Your objective:
Would you repeat every line of the material exactly?

↓↓↓

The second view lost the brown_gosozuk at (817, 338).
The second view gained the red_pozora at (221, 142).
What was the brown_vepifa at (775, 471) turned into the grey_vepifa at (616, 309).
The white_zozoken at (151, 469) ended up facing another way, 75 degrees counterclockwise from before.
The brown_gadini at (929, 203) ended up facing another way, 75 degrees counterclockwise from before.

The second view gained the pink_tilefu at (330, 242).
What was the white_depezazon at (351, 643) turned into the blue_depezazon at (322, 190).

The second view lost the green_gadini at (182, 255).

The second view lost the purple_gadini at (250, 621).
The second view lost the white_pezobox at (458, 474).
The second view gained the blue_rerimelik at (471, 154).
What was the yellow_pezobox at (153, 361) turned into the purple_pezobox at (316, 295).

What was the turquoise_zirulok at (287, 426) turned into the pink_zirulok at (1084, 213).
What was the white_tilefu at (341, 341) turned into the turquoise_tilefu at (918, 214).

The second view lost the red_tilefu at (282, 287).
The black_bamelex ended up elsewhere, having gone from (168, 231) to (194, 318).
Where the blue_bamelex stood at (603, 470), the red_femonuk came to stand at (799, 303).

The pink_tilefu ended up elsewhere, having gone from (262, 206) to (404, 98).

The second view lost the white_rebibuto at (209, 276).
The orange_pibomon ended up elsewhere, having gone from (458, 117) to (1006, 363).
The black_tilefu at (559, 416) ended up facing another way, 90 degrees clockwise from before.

↑↑↑

Worked solution:
The second view lost the brown_gosozuk at (817, 338).
The second view gained the red_pozora at (221, 142).
What was the brown_vepifa at (775, 471) turned into the grey_vepifa at (616, 309).
The white_zozoken at (151, 469) ended up facing another way, 75 degrees counterclockwise from before.
The brown_gadini at (929, 203) ended up facing another way, 75 degrees counterclockwise from before.

The second view gained the pink_tilefu at (330, 242).
What was the white_depezazon at (351, 643) turned into the blue_depezazon at (322, 190).

The second view lost the green_gadini at (182, 255).

The second view lost the purple_gadini at (250, 621).
The second view lost the white_pezobox at (458, 474).
The second view gained the blue_rerimelik at (471, 154).
What was the yellow_pezobox at (153, 361) turned into the purple_pezobox at (316, 295).

What was the turquoise_zirulok at (287, 426) turned into the pink_zirulok at (1084, 213).
What was the white_tilefu at (341, 341) turned into the turquoise_tilefu at (918, 214).

The second view lost the red_tilefu at (282, 287).
The black_bamelex ended up elsewhere, having gone from (168, 231) to (194, 318).
Where the blue_bamelex stood at (603, 470), the red_femonuk came to stand at (799, 303).

The pink_tilefu ended up elsewhere, having gone from (262, 206) to (404, 98).

The second view lost the white_rebibuto at (209, 276).
The orange_pibomon ended up elsewhere, having gone from (458, 117) to (1006, 363).
The black_tilefu at (559, 416) ended up facing another way, 90 degrees clockwise from before.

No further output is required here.